#### EXERCISE INSTRUCTIONS
Reply only with how many lines below contain "gray".

Shape position updates
********************

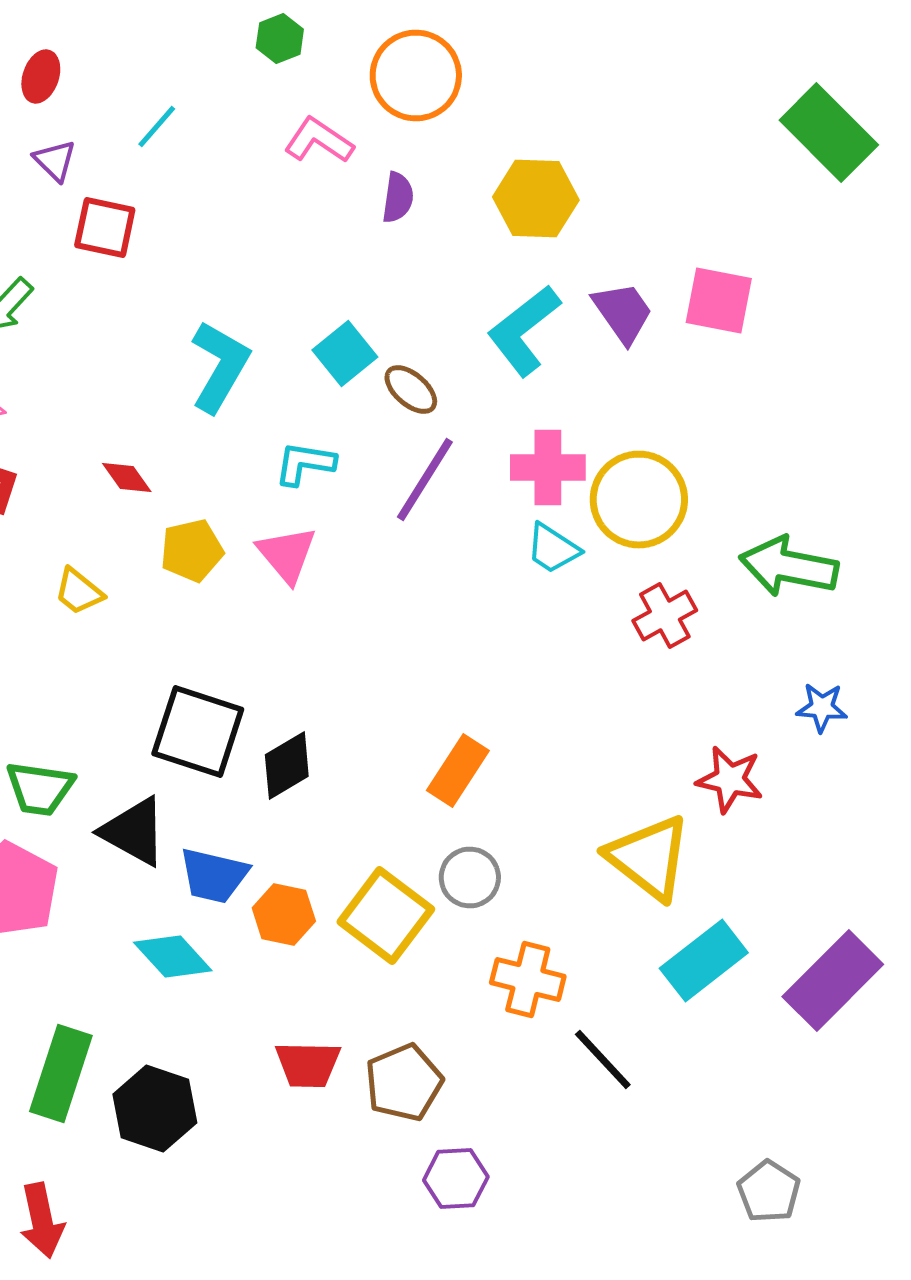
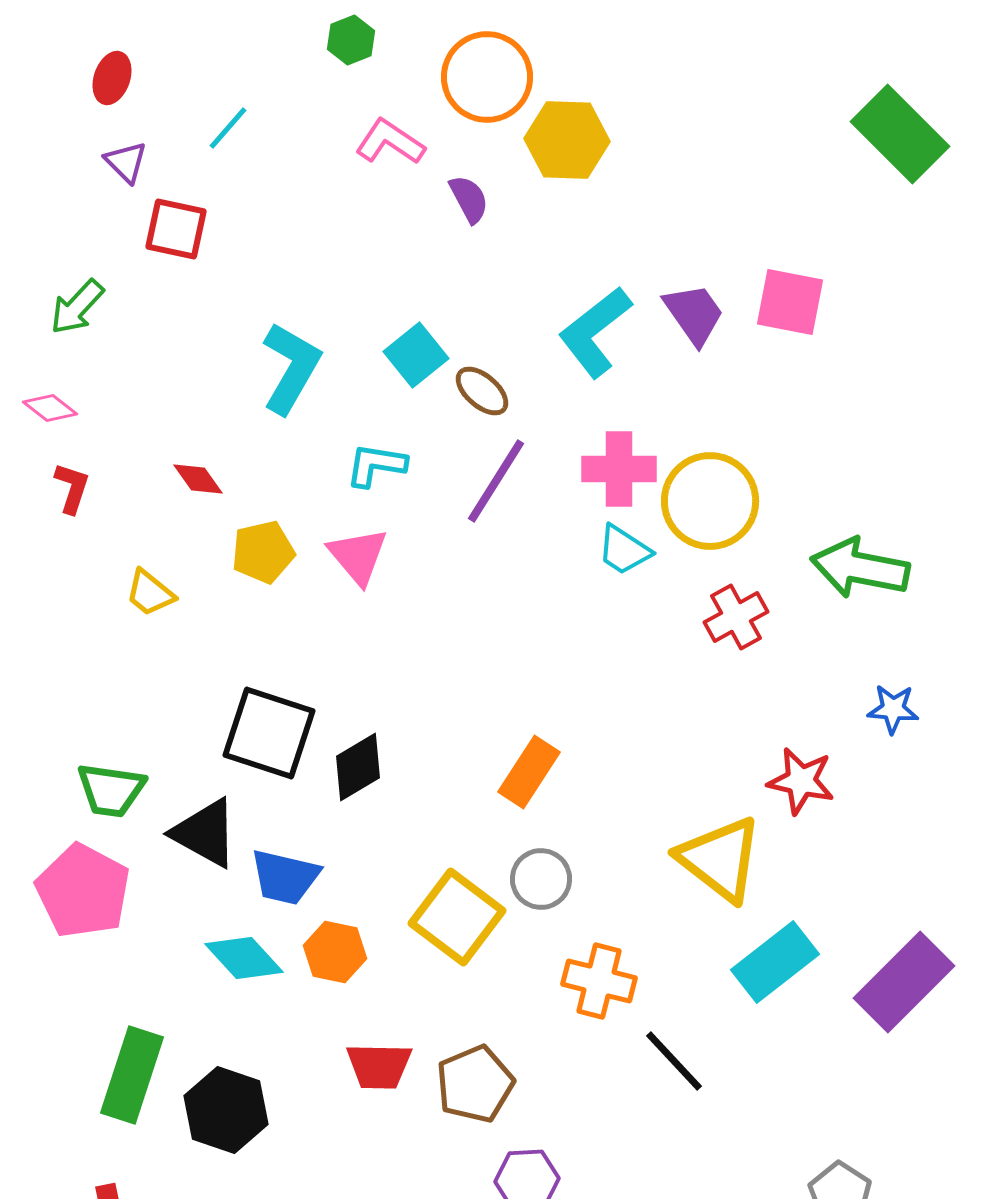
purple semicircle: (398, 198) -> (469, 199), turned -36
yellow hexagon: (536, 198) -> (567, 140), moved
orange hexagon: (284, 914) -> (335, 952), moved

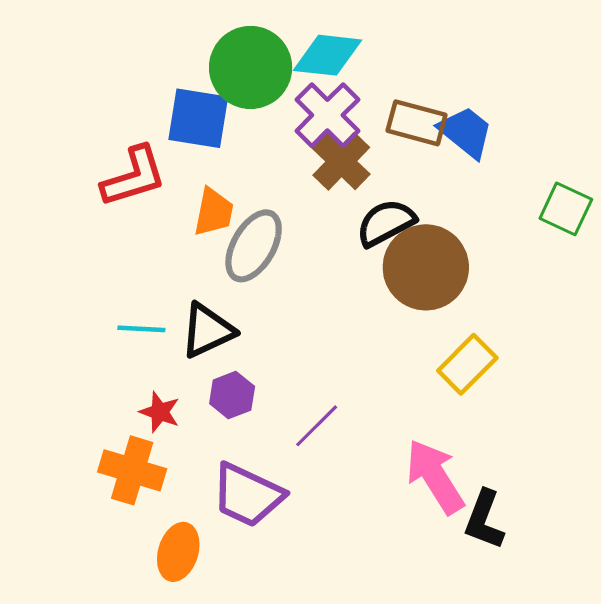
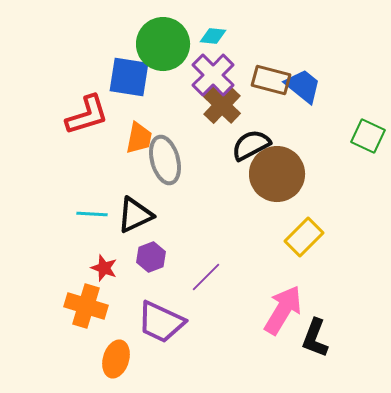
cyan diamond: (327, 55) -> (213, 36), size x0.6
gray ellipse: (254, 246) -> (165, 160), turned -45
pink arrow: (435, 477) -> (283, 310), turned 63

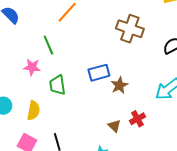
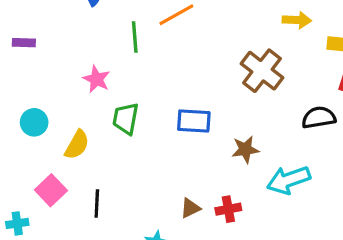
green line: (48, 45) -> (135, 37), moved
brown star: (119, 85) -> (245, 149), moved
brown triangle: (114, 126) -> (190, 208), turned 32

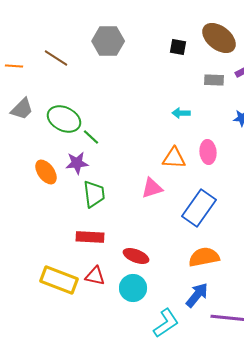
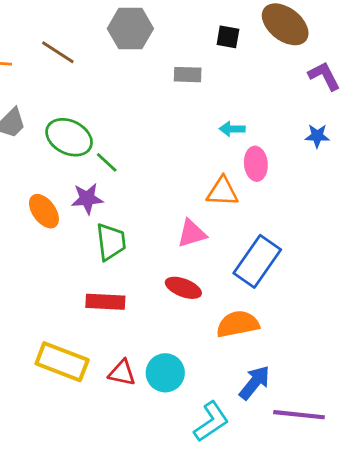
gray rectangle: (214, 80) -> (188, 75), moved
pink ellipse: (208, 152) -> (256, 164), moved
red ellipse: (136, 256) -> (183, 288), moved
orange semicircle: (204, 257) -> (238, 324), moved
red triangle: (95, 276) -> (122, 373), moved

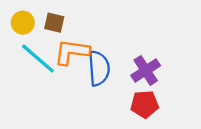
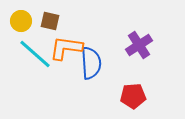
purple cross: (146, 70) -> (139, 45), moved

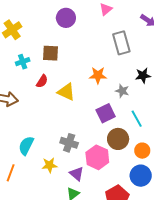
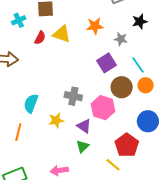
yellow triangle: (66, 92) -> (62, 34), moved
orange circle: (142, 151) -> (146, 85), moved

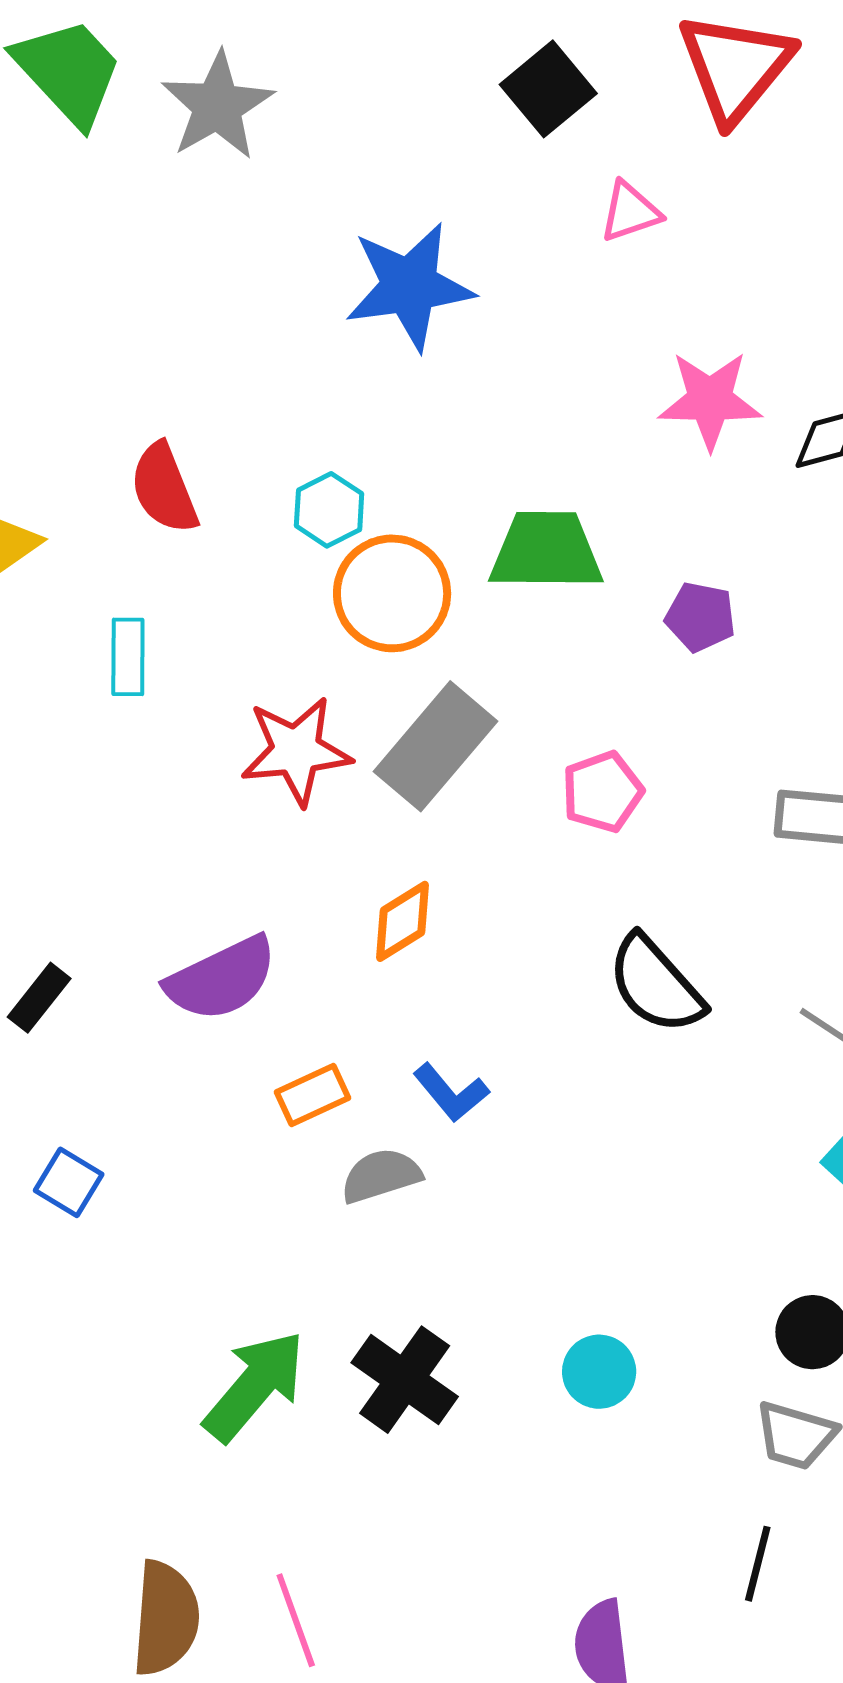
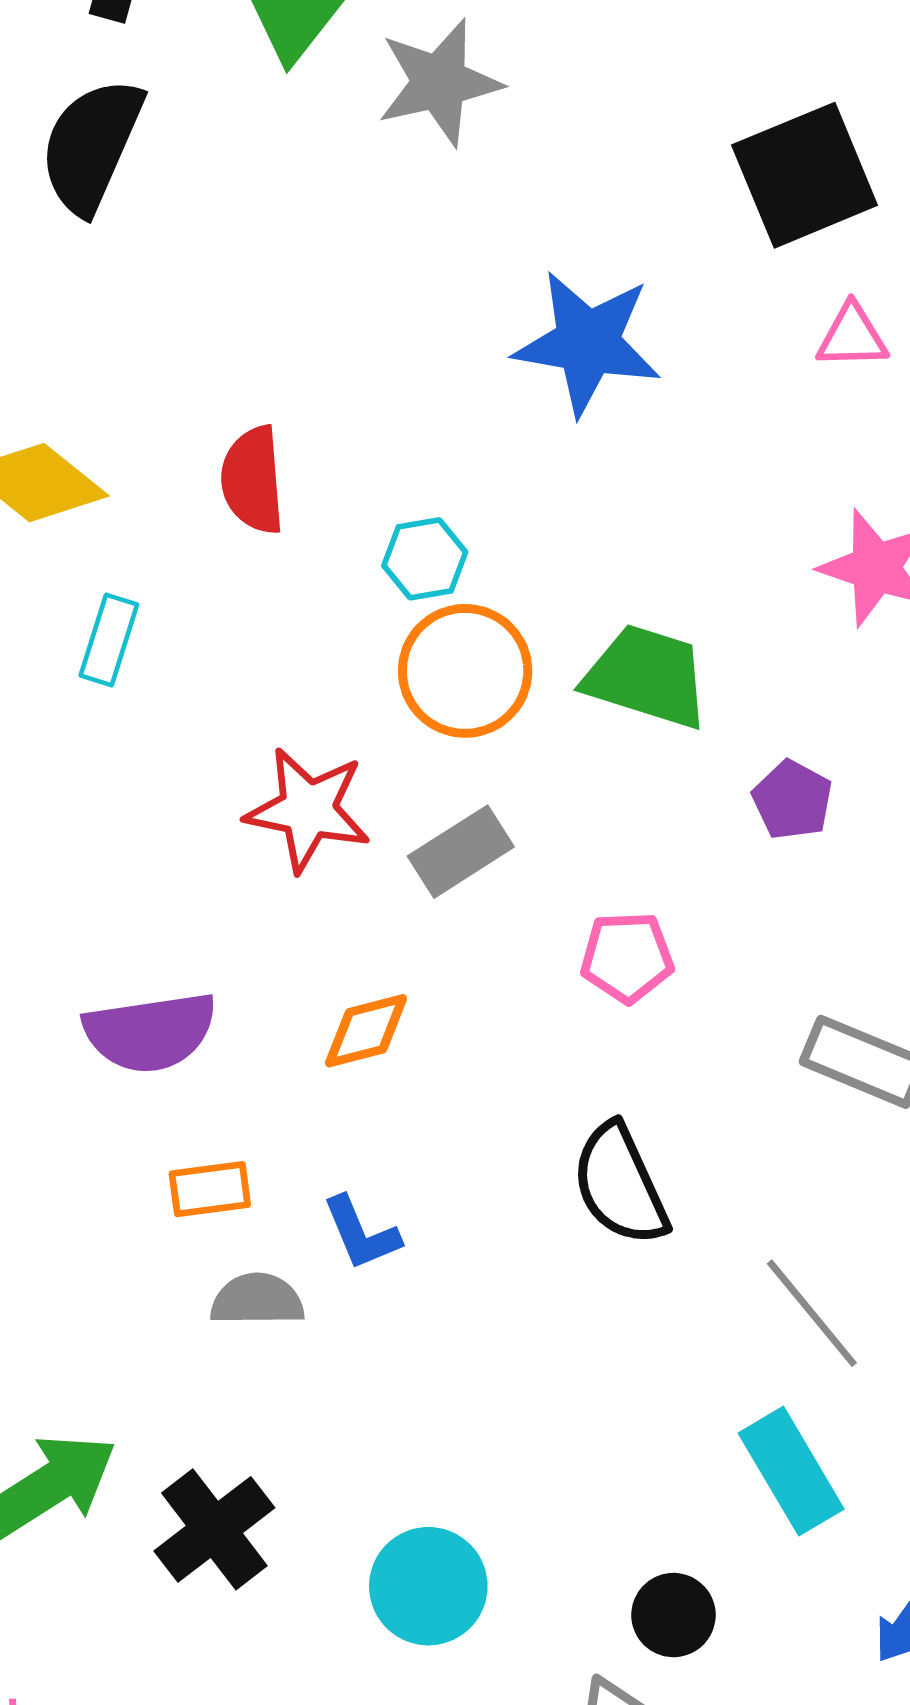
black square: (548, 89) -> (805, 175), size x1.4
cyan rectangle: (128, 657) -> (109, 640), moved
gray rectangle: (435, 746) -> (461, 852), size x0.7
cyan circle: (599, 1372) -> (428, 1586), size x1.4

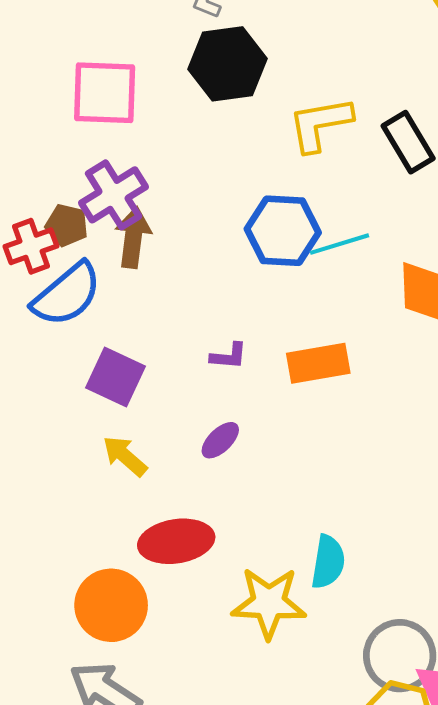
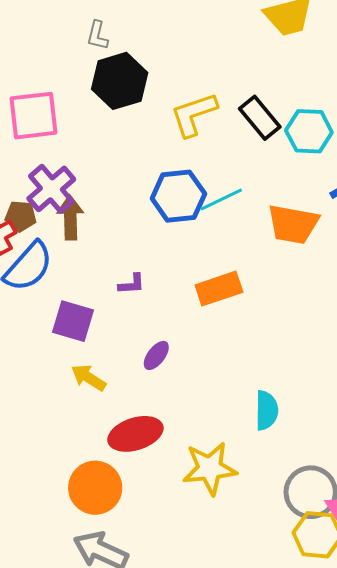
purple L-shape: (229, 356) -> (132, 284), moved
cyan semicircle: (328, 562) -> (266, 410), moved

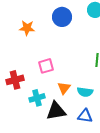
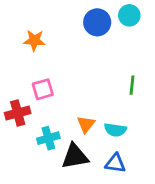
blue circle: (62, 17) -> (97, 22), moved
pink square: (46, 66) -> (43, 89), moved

********************

#### EXPECTED ANSWER
3